[What is required]
The answer must consist of every line below containing "brick".

Before-and-after object lists:
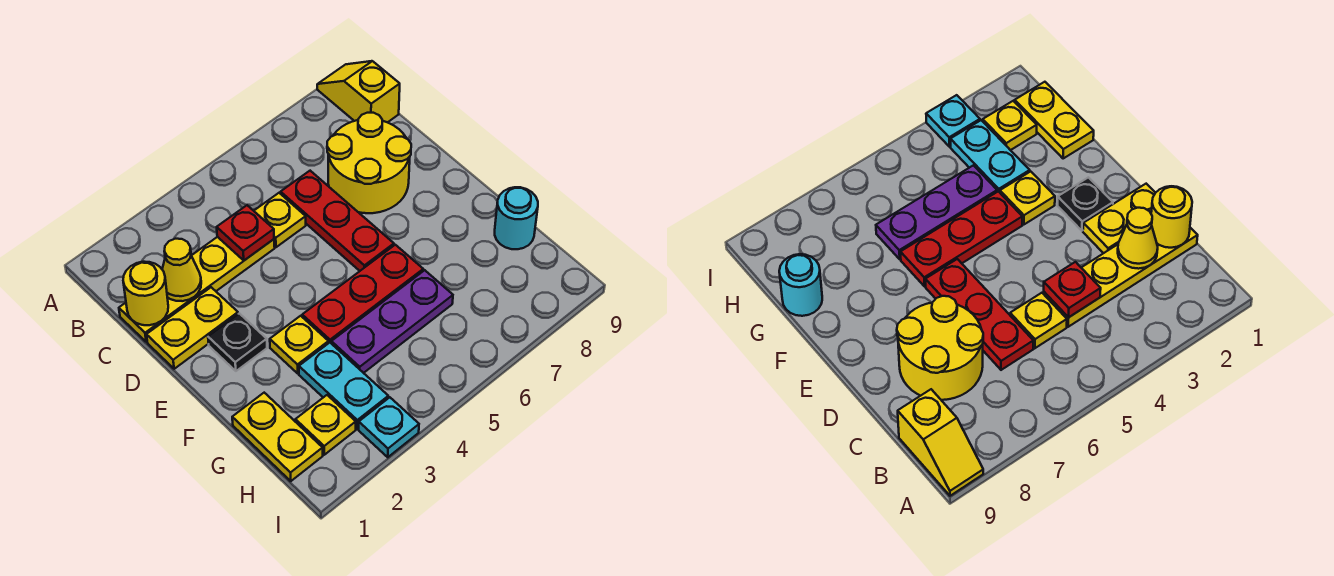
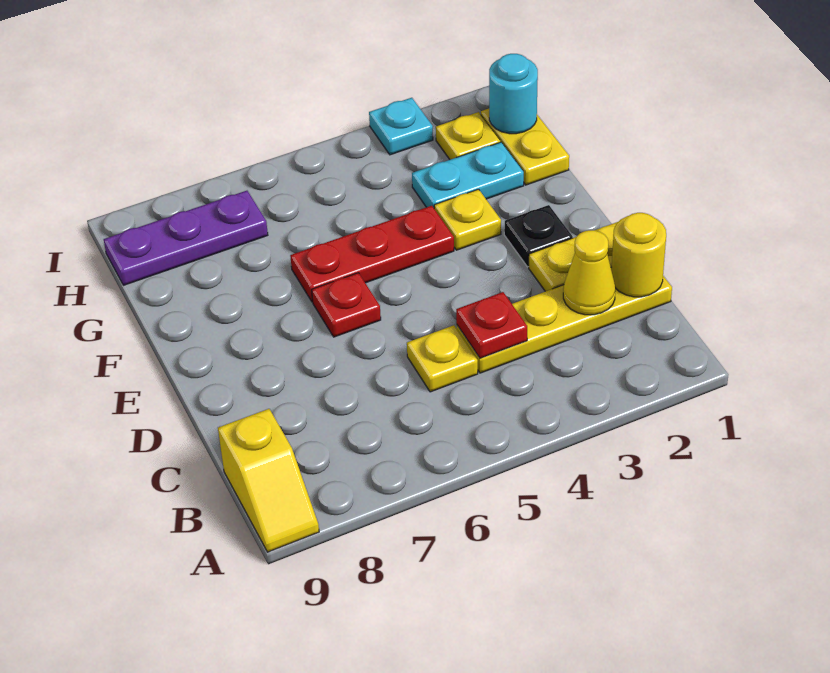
red plate C6:E6 level 1 -> red plate E6 level 1
yellow round brick C7:D8 level 1 -> none
cyan plate G3:H3 level 1 -> cyan plate G2:G3 level 1
purple plate G4:G6 level 1 -> purple plate H7:H9 level 1
cyan round brick G9 level 1 -> cyan round brick H1 level 2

[Completed exercise]
yellow round brick C7:D8 level 1 -> none
cyan round brick G9 level 1 -> cyan round brick H1 level 2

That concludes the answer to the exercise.